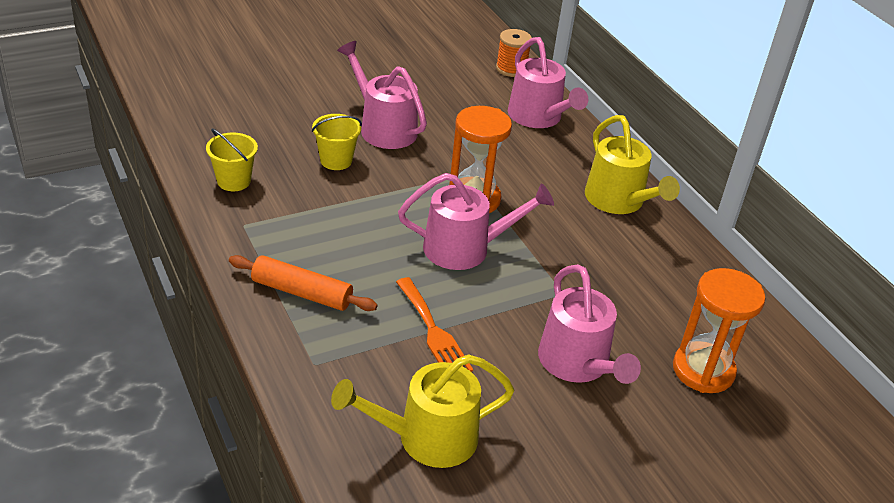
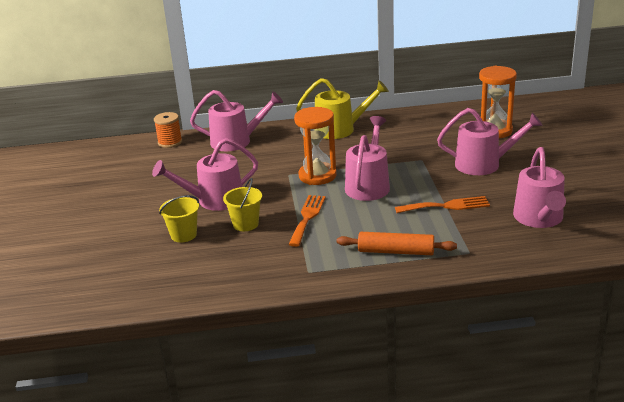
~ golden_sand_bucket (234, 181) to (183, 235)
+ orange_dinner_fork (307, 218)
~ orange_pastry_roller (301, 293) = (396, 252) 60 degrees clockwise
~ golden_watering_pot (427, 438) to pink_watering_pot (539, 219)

→ **TO DO**: Quote the data exactly, leaving every image out of the copy.

→ **RESPONSE TO THIS TASK**:
~ golden_sand_bucket (234, 181) to (183, 235)
+ orange_dinner_fork (307, 218)
~ orange_pastry_roller (301, 293) = (396, 252) 60 degrees clockwise
~ golden_watering_pot (427, 438) to pink_watering_pot (539, 219)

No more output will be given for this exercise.